■ **What you have to do**: In the records below, find each line that holds "tile" and return it.

───── Given data ─────

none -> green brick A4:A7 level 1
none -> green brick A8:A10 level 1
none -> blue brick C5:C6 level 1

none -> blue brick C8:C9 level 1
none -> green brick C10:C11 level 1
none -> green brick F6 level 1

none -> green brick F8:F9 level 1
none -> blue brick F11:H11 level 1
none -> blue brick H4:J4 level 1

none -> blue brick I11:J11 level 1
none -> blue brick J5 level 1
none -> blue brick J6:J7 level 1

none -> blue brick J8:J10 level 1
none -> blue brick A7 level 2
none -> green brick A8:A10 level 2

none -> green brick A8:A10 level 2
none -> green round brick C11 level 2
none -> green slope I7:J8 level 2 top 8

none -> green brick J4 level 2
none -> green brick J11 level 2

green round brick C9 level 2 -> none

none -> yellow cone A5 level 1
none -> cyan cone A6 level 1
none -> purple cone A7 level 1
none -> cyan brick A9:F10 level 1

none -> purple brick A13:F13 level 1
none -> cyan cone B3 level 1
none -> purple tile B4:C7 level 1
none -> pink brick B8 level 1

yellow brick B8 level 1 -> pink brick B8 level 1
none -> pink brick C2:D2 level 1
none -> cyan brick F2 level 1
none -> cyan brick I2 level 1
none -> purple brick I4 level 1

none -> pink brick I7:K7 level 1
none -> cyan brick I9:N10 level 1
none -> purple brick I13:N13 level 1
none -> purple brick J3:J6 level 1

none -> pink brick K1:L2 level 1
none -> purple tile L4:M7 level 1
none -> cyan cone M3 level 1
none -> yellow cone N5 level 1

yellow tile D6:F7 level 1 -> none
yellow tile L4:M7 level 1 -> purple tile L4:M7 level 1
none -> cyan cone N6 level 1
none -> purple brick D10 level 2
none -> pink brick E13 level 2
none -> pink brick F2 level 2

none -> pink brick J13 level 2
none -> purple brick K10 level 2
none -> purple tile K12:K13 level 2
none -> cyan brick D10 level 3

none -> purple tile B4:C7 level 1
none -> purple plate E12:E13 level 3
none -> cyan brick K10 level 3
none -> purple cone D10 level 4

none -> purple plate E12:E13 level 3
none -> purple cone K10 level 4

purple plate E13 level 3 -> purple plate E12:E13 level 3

─────

■ **Result**:
none -> purple tile B4:C7 level 1
none -> purple tile L4:M7 level 1
yellow tile D6:F7 level 1 -> none
yellow tile L4:M7 level 1 -> purple tile L4:M7 level 1
none -> purple tile K12:K13 level 2
none -> purple tile B4:C7 level 1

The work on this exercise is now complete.